▶ [Assignment] All entries are to be transcribed exactly. Pictures are not part of the copy.

▶ [Data provided]
________________
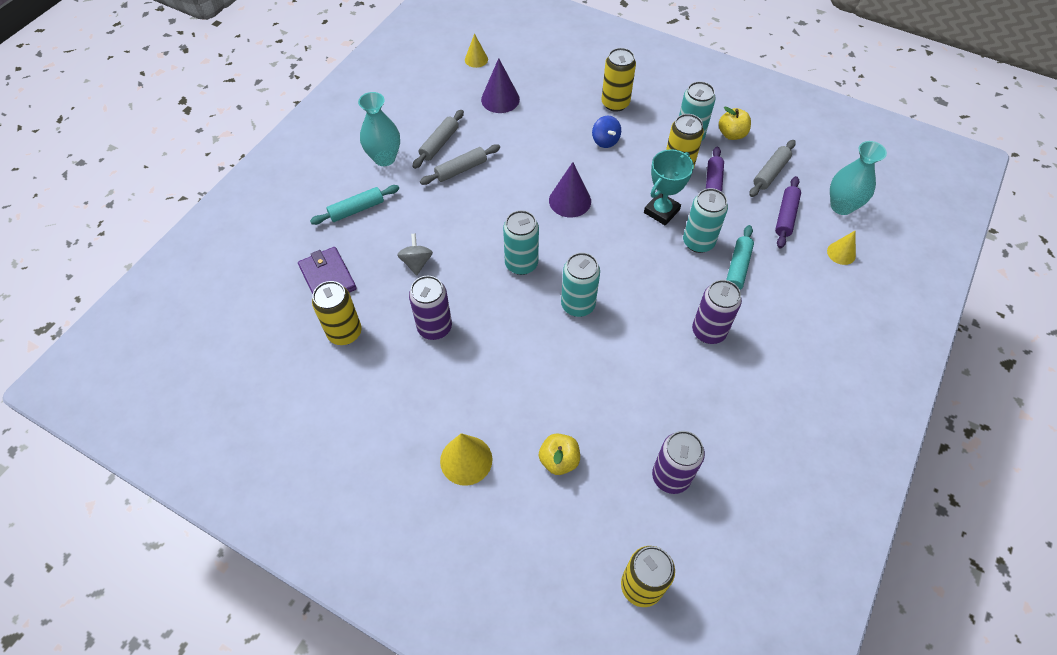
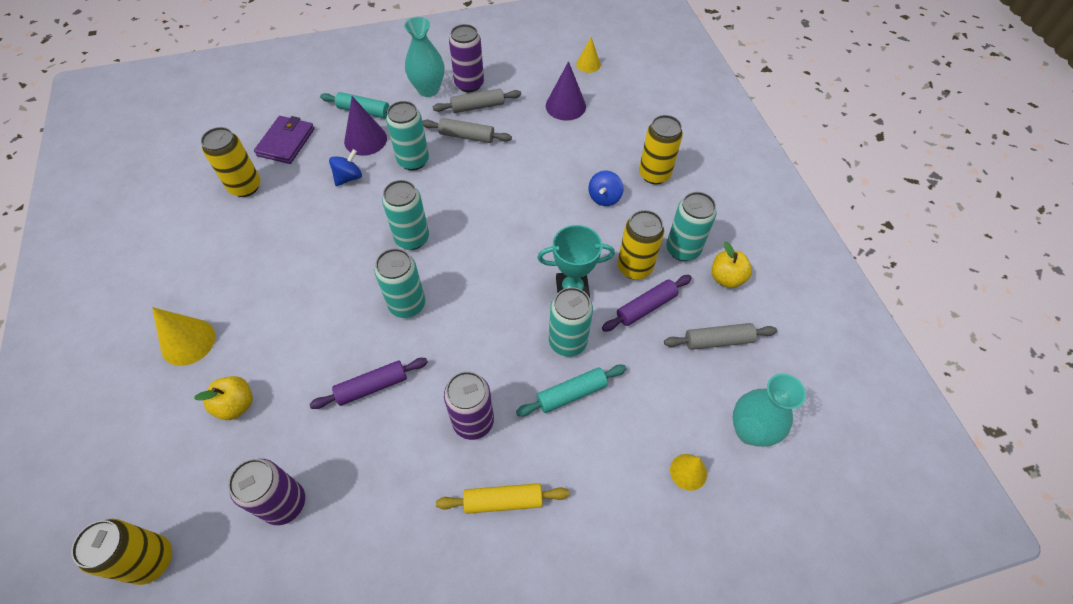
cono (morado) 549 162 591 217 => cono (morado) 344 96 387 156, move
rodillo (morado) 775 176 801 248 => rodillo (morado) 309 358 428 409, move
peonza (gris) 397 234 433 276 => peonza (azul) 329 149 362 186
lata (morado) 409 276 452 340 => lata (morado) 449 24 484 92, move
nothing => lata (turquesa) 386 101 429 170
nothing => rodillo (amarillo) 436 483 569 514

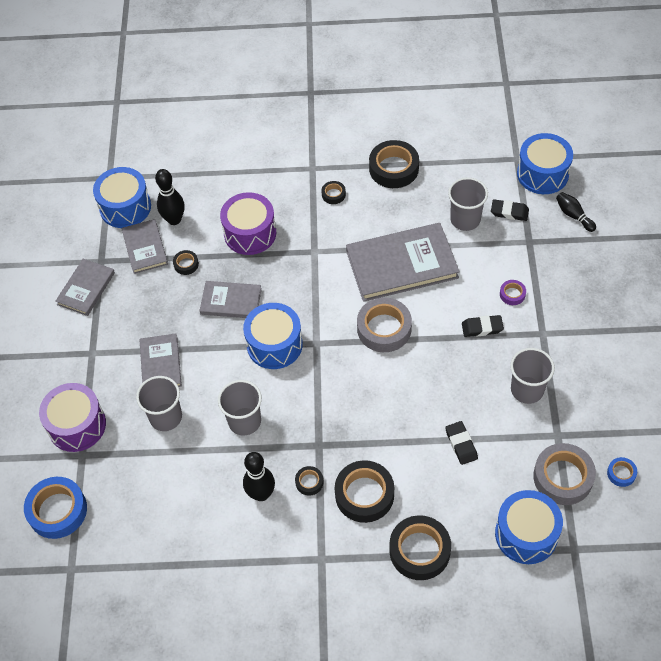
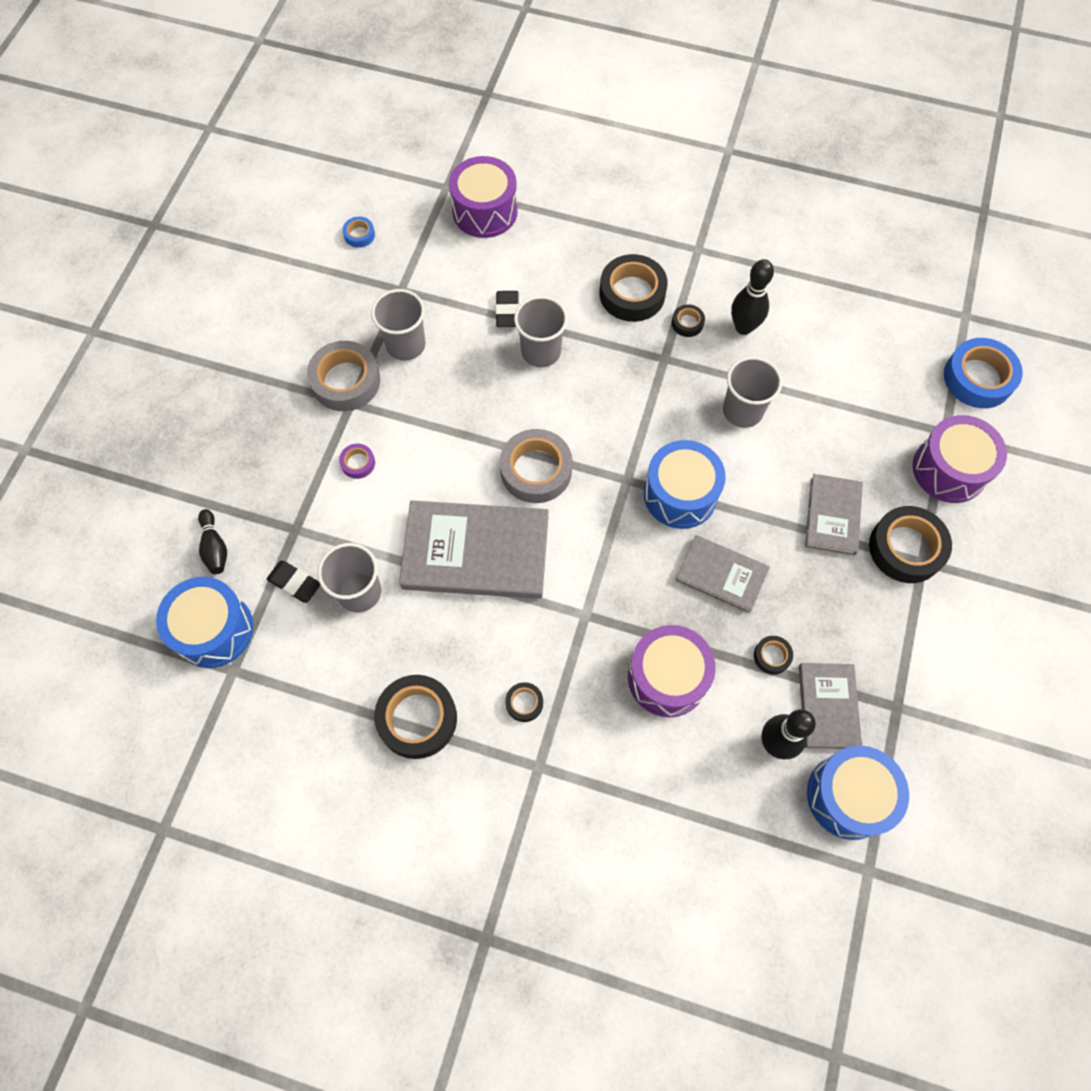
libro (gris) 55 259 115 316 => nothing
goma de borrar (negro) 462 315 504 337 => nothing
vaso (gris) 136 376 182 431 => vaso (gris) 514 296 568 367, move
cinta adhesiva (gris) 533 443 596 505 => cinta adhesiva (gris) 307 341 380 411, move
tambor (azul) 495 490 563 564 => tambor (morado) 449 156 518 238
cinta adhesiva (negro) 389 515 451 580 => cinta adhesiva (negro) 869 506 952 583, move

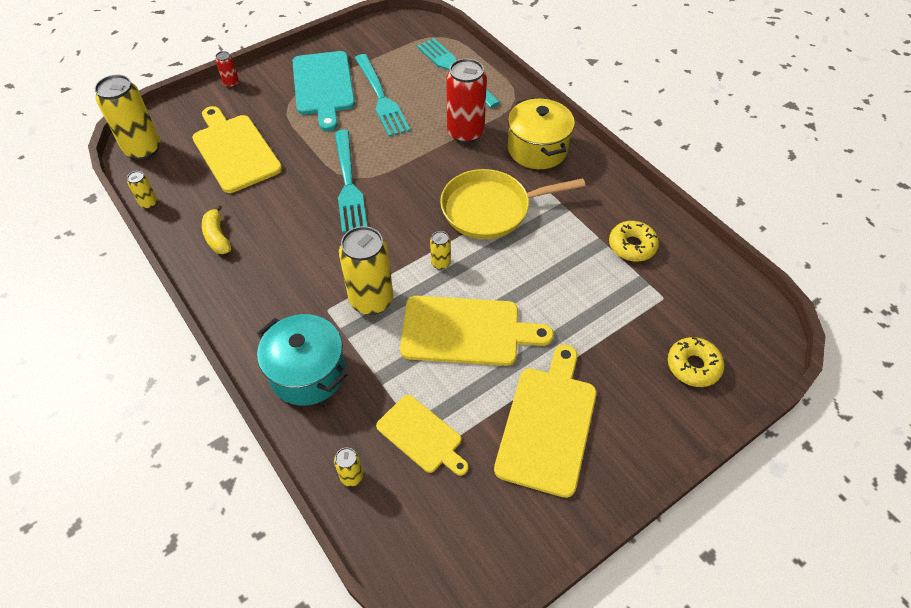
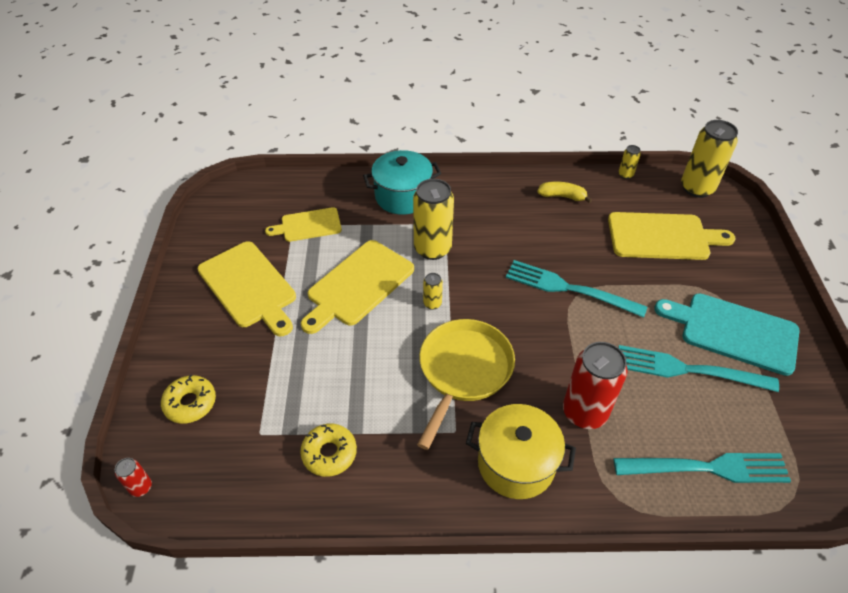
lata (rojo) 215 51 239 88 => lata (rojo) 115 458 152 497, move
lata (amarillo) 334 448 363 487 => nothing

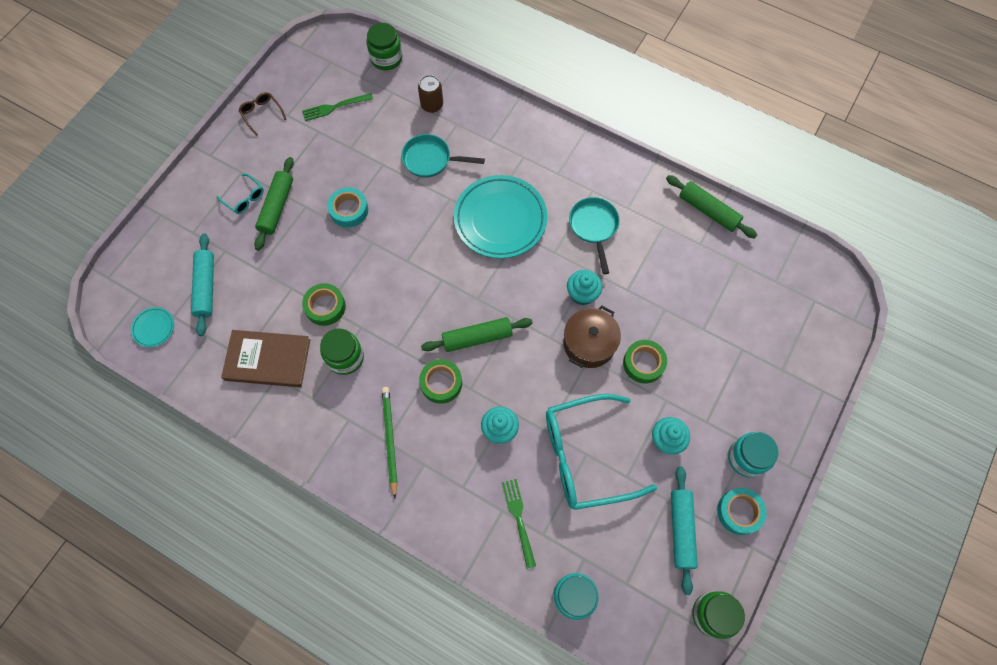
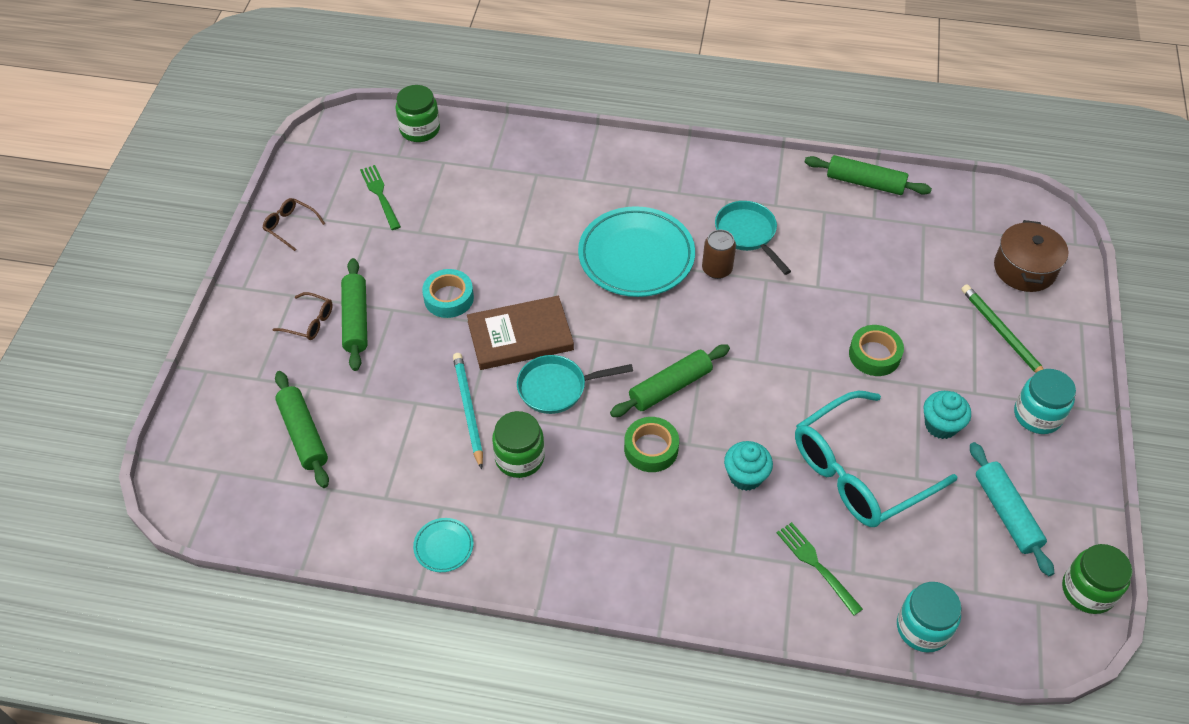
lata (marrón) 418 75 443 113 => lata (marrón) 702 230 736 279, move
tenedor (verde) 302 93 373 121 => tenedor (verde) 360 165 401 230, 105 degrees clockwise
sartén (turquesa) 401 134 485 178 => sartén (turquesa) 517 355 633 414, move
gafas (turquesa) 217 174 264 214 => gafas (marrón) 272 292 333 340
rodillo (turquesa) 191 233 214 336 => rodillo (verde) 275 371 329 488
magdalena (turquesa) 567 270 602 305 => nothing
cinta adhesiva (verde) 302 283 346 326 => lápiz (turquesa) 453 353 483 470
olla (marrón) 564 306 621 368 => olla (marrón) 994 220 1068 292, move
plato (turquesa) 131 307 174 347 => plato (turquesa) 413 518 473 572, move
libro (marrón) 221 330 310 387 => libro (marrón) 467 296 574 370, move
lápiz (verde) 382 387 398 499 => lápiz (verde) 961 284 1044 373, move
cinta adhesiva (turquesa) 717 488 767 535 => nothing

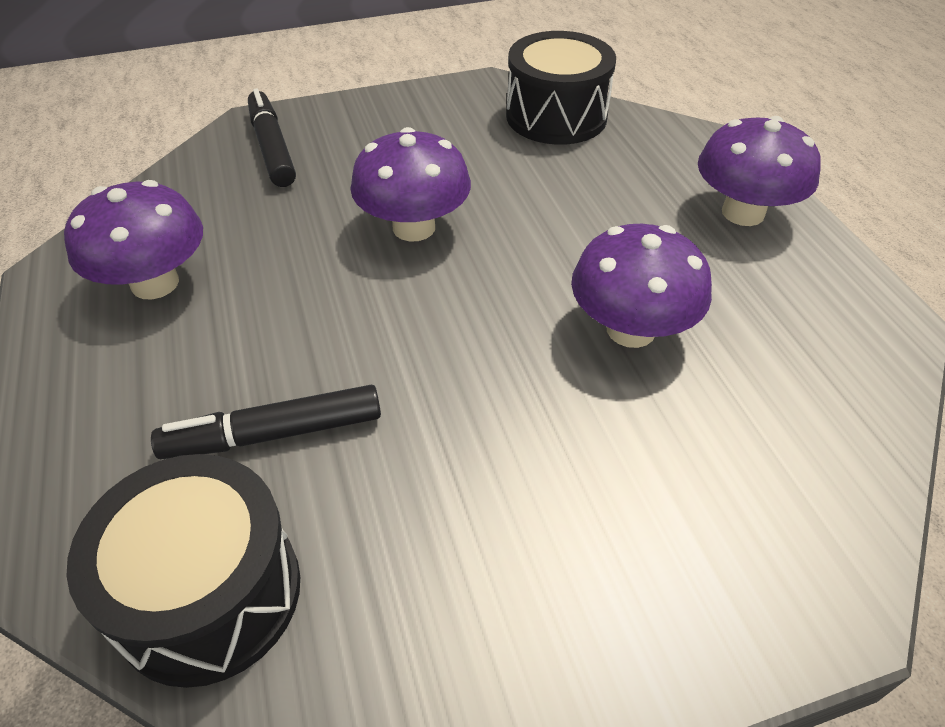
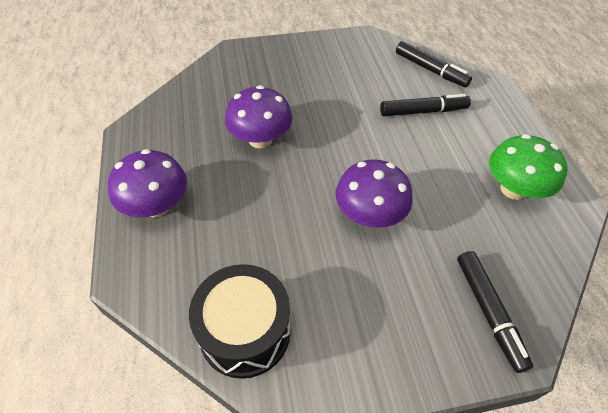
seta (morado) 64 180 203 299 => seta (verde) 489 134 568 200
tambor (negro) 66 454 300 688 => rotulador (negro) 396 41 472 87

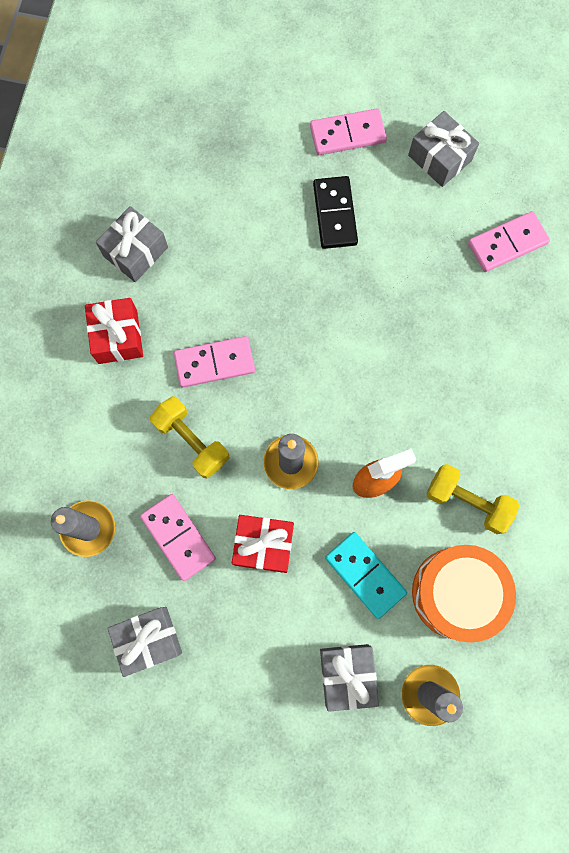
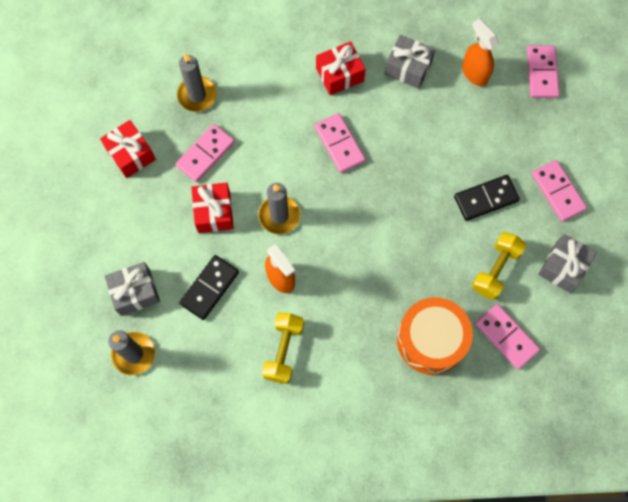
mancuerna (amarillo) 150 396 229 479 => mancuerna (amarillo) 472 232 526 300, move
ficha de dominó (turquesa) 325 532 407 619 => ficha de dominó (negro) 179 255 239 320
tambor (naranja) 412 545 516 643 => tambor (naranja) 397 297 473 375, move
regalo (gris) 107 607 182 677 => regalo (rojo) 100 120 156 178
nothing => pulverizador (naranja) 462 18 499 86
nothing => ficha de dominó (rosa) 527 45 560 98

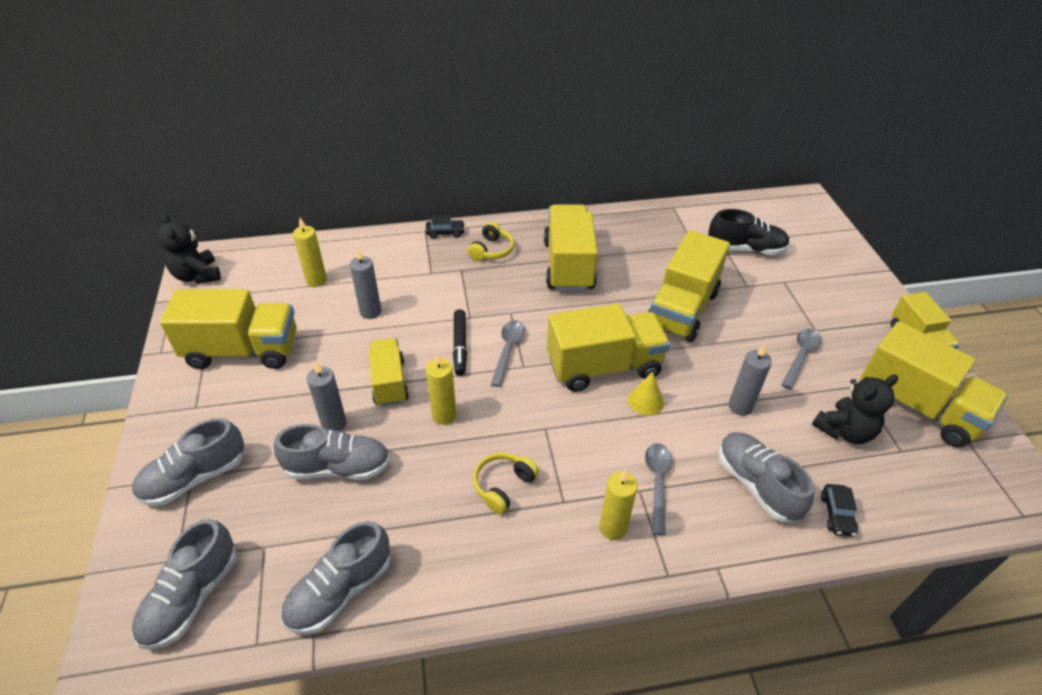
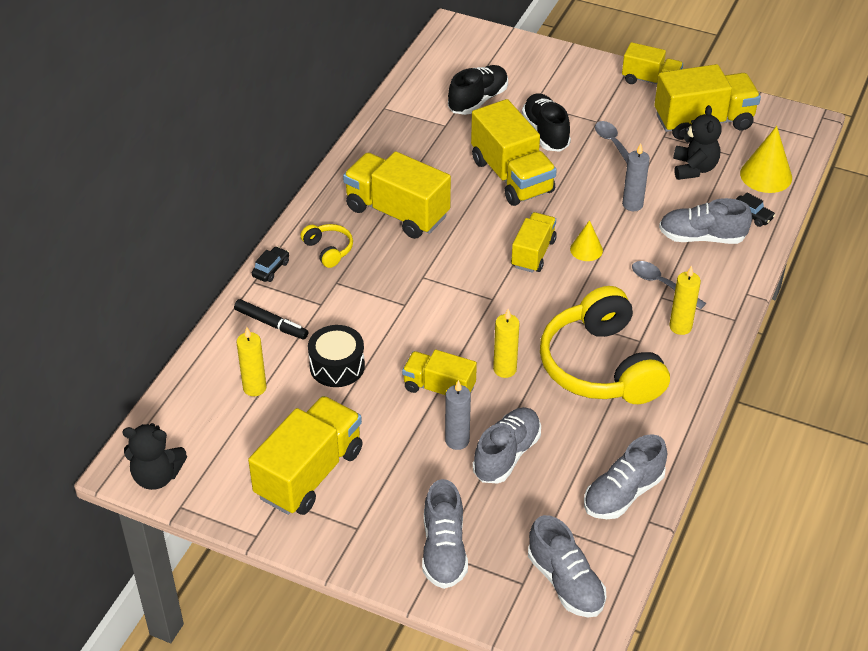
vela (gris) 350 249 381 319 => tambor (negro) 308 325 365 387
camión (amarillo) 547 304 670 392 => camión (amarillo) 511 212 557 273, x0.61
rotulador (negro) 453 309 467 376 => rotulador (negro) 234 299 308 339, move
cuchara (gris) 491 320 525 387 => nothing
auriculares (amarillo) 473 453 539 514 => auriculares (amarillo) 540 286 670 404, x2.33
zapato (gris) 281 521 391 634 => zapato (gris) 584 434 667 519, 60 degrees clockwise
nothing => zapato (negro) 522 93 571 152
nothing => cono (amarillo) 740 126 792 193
________________
▶ [Expected output]
cono (morado) 549 162 591 217 => cono (morado) 344 96 387 156, move
rodillo (morado) 775 176 801 248 => rodillo (morado) 309 358 428 409, move
peonza (gris) 397 234 433 276 => peonza (azul) 329 149 362 186
lata (morado) 409 276 452 340 => lata (morado) 449 24 484 92, move
nothing => lata (turquesa) 386 101 429 170
nothing => rodillo (amarillo) 436 483 569 514

libro (gris) 55 259 115 316 => nothing
goma de borrar (negro) 462 315 504 337 => nothing
vaso (gris) 136 376 182 431 => vaso (gris) 514 296 568 367, move
cinta adhesiva (gris) 533 443 596 505 => cinta adhesiva (gris) 307 341 380 411, move
tambor (azul) 495 490 563 564 => tambor (morado) 449 156 518 238
cinta adhesiva (negro) 389 515 451 580 => cinta adhesiva (negro) 869 506 952 583, move

lata (rojo) 215 51 239 88 => lata (rojo) 115 458 152 497, move
lata (amarillo) 334 448 363 487 => nothing

lata (marrón) 418 75 443 113 => lata (marrón) 702 230 736 279, move
tenedor (verde) 302 93 373 121 => tenedor (verde) 360 165 401 230, 105 degrees clockwise
sartén (turquesa) 401 134 485 178 => sartén (turquesa) 517 355 633 414, move
gafas (turquesa) 217 174 264 214 => gafas (marrón) 272 292 333 340
rodillo (turquesa) 191 233 214 336 => rodillo (verde) 275 371 329 488
magdalena (turquesa) 567 270 602 305 => nothing
cinta adhesiva (verde) 302 283 346 326 => lápiz (turquesa) 453 353 483 470
olla (marrón) 564 306 621 368 => olla (marrón) 994 220 1068 292, move
plato (turquesa) 131 307 174 347 => plato (turquesa) 413 518 473 572, move
libro (marrón) 221 330 310 387 => libro (marrón) 467 296 574 370, move
lápiz (verde) 382 387 398 499 => lápiz (verde) 961 284 1044 373, move
cinta adhesiva (turquesa) 717 488 767 535 => nothing

seta (morado) 64 180 203 299 => seta (verde) 489 134 568 200
tambor (negro) 66 454 300 688 => rotulador (negro) 396 41 472 87

mancuerna (amarillo) 150 396 229 479 => mancuerna (amarillo) 472 232 526 300, move
ficha de dominó (turquesa) 325 532 407 619 => ficha de dominó (negro) 179 255 239 320
tambor (naranja) 412 545 516 643 => tambor (naranja) 397 297 473 375, move
regalo (gris) 107 607 182 677 => regalo (rojo) 100 120 156 178
nothing => pulverizador (naranja) 462 18 499 86
nothing => ficha de dominó (rosa) 527 45 560 98

vela (gris) 350 249 381 319 => tambor (negro) 308 325 365 387
camión (amarillo) 547 304 670 392 => camión (amarillo) 511 212 557 273, x0.61
rotulador (negro) 453 309 467 376 => rotulador (negro) 234 299 308 339, move
cuchara (gris) 491 320 525 387 => nothing
auriculares (amarillo) 473 453 539 514 => auriculares (amarillo) 540 286 670 404, x2.33
zapato (gris) 281 521 391 634 => zapato (gris) 584 434 667 519, 60 degrees clockwise
nothing => zapato (negro) 522 93 571 152
nothing => cono (amarillo) 740 126 792 193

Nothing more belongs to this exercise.